----- INPUT RECORDS

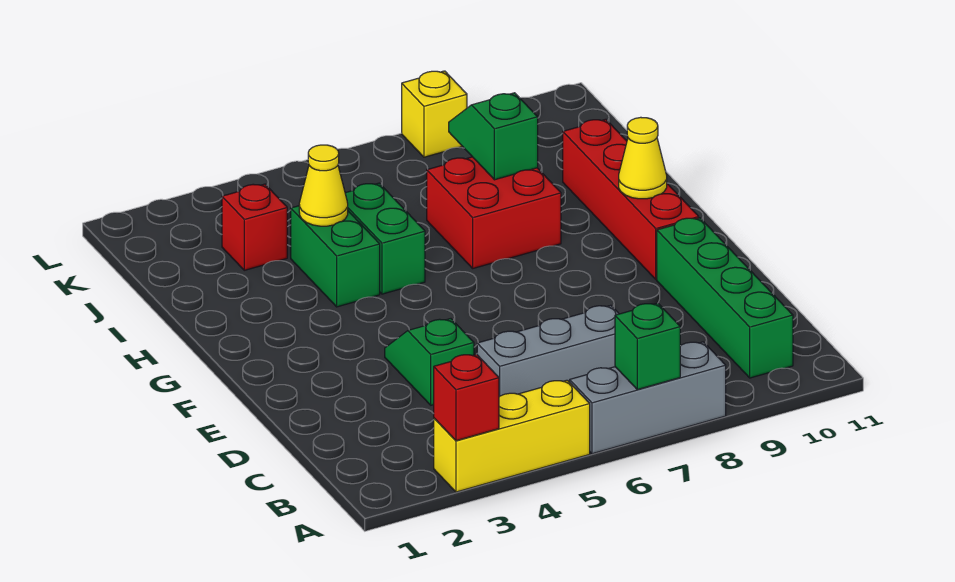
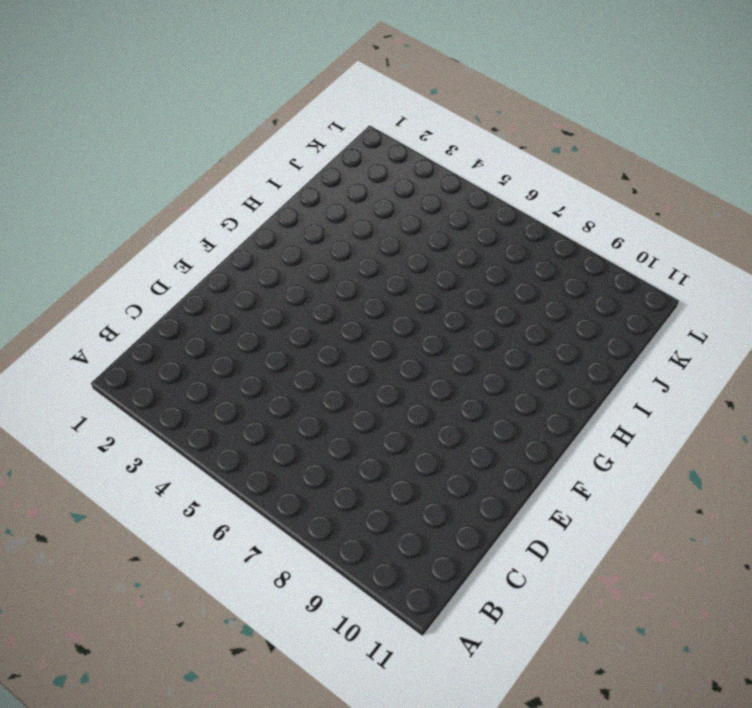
none -> yellow brick A3:A5 level 1
none -> grey brick A6:A8 level 1
none -> green brick B10:E10 level 1

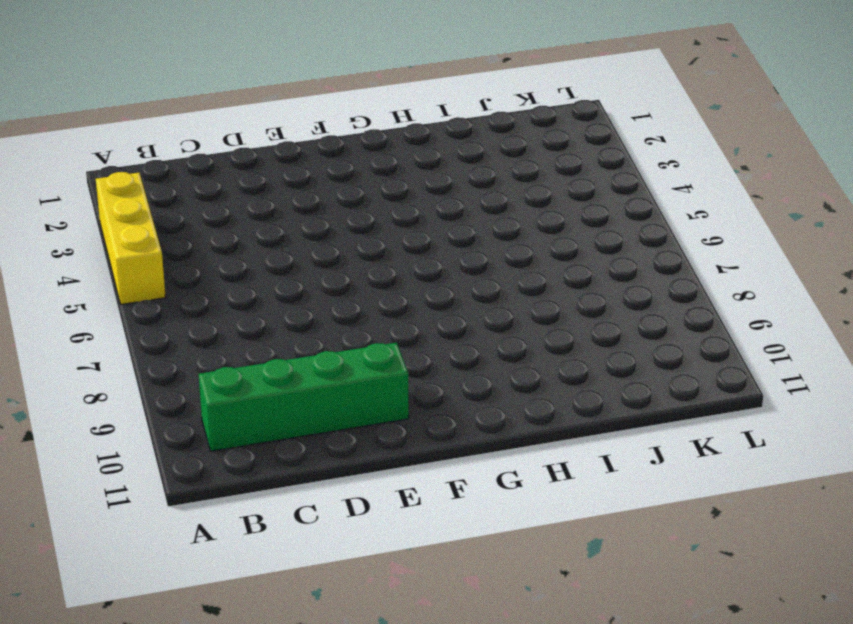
none -> grey brick A6:A8 level 1
none -> grey brick C5:C7 level 1
none -> green slope D4:E4 level 1 top D

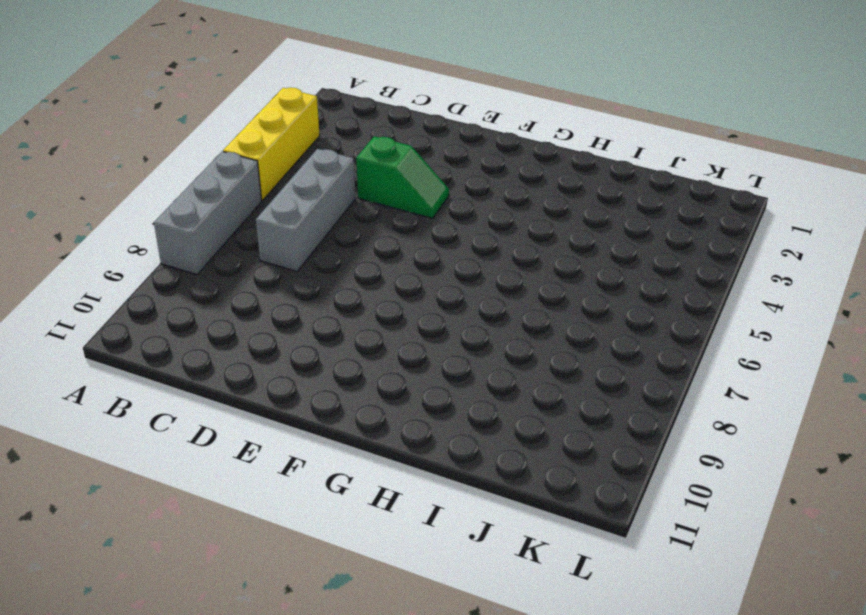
none -> green brick B10:E10 level 1
none -> red brick F10:I10 level 1
none -> green brick H4:I4 level 1

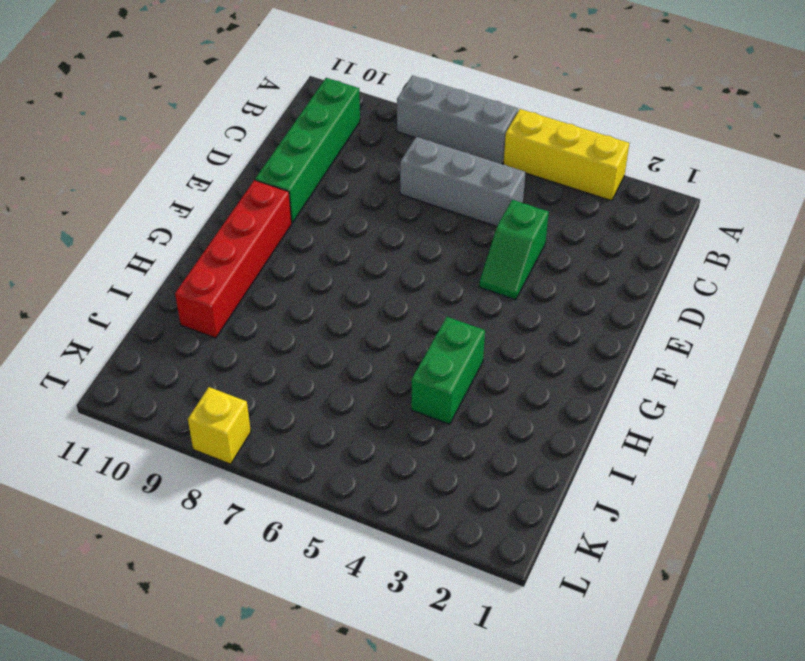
none -> green brick H5:I5 level 1
none -> red brick H7:I8 level 1
none -> red brick J3 level 1

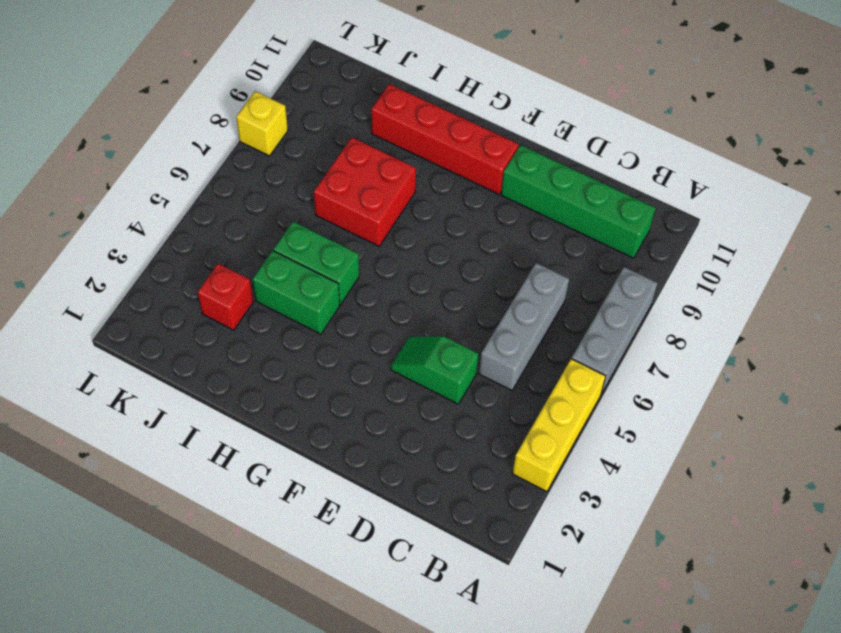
none -> red brick A3 level 2
none -> green brick A7 level 2
none -> yellow cone G10 level 2

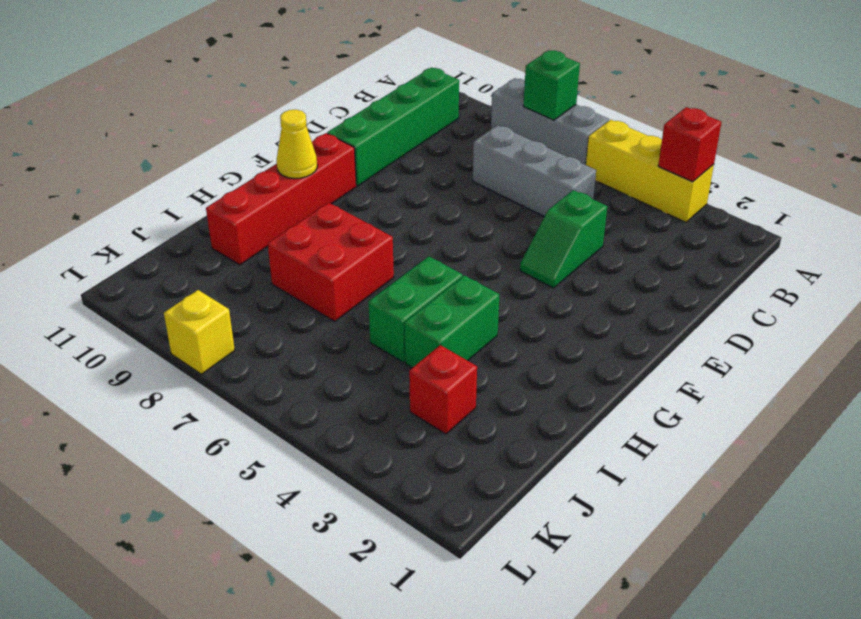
none -> yellow cone I4 level 2
none -> green slope I8:J8 level 2 top I

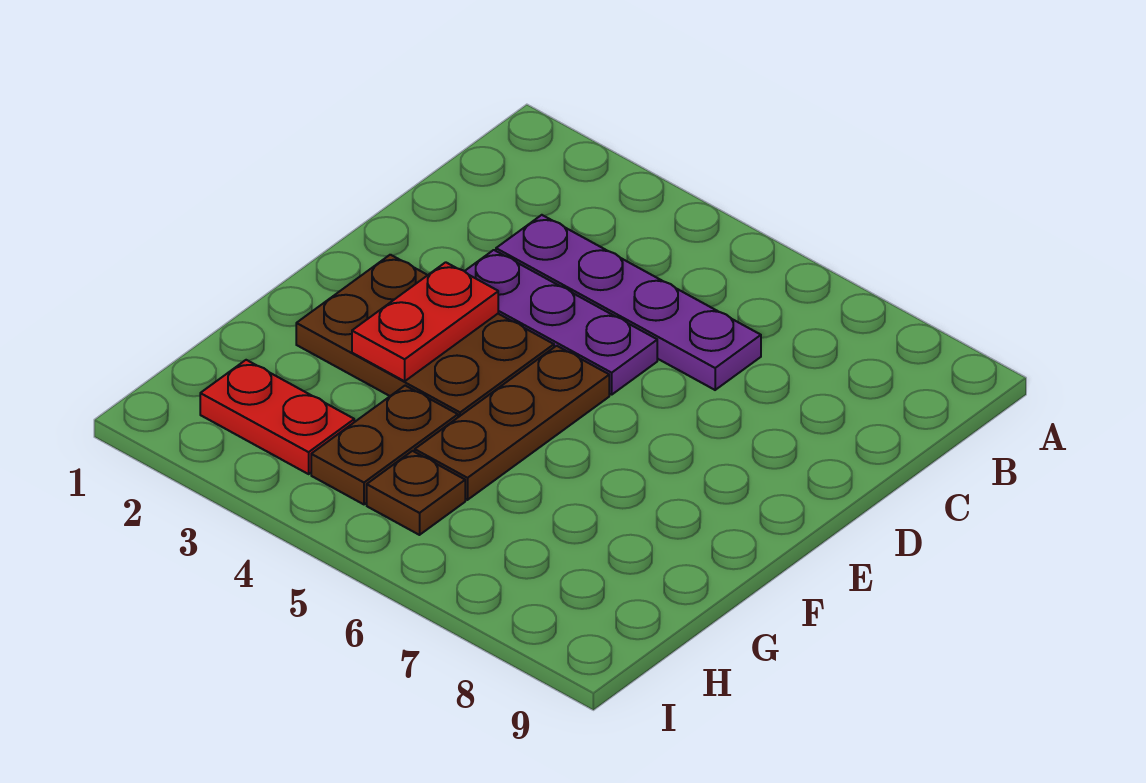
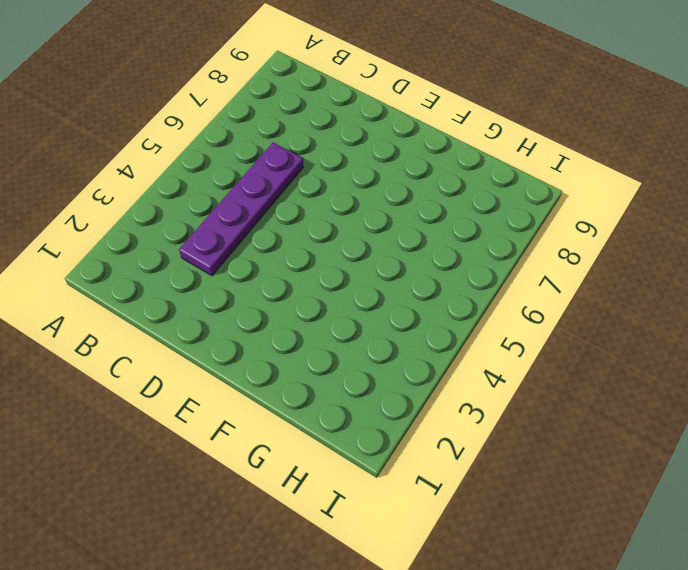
none -> purple plate D3:D5 level 1
none -> brown plate E2:F4 level 1

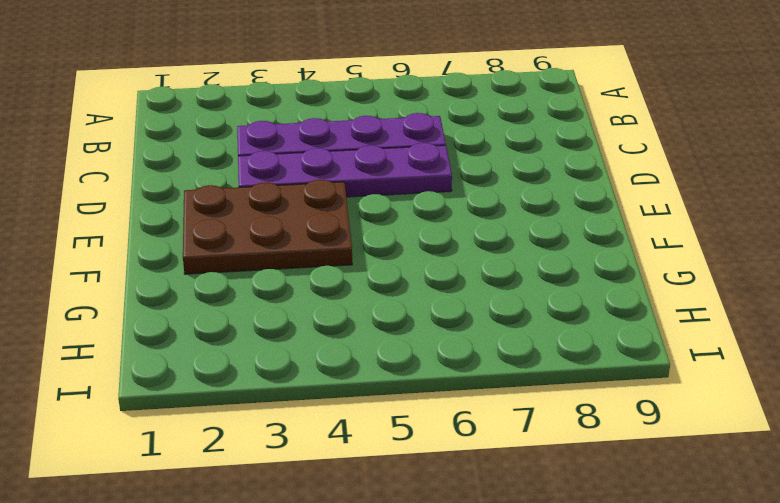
purple plate D3:D6 level 1 -> purple plate D3:D5 level 1
none -> brown plate E5:G5 level 1
none -> brown plate G4:H4 level 1

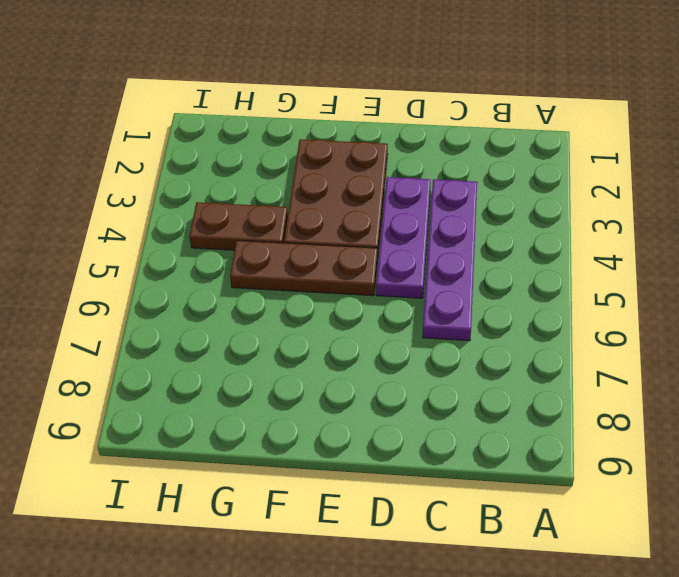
none -> red plate H2:H3 level 1
none -> brown plate H5 level 1

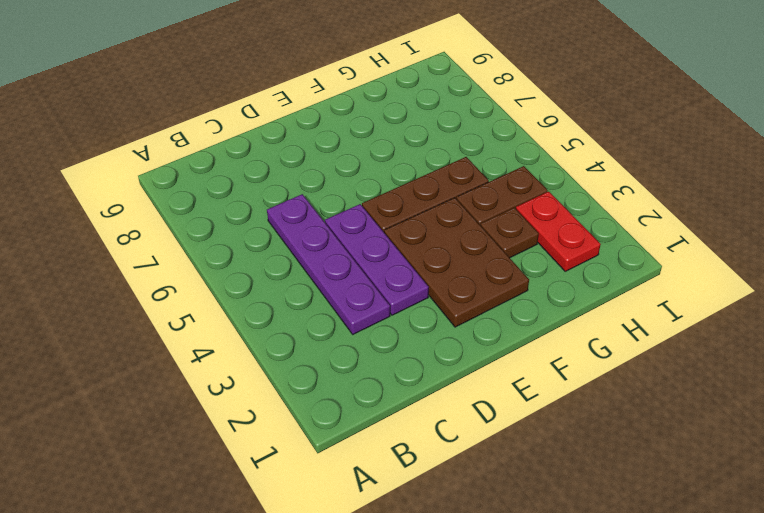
brown plate G3 level 1 -> brown plate H5 level 1
none -> red plate E3:F3 level 2

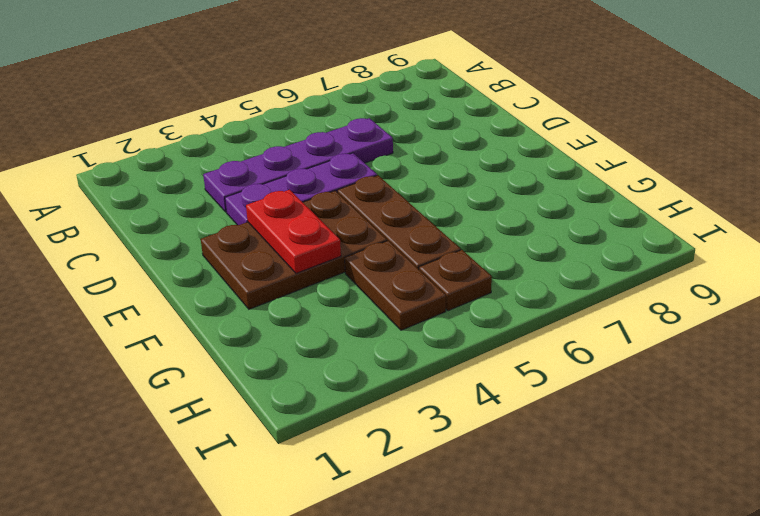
none -> red plate H2:H3 level 1

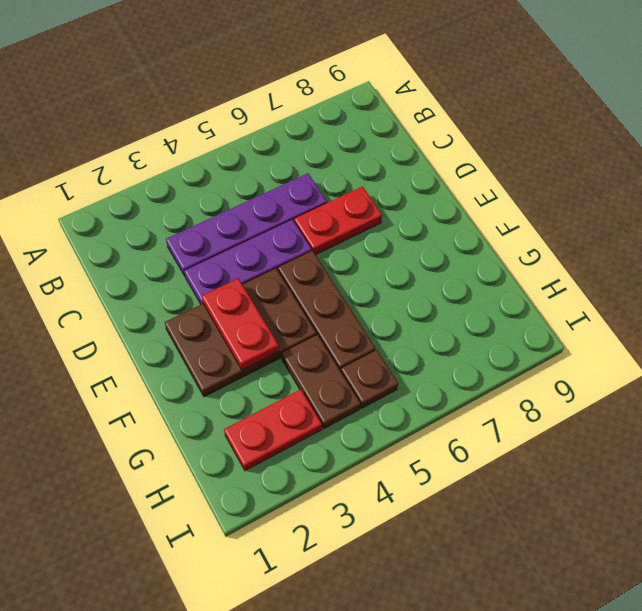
red plate D6:D7 level 1 -> none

----------

WORK REQUIRED:
Look through the entries above; copy each line where the string "cone" appears.

ANSWER TO THIS TASK:
none -> yellow cone G10 level 2
none -> yellow cone I4 level 2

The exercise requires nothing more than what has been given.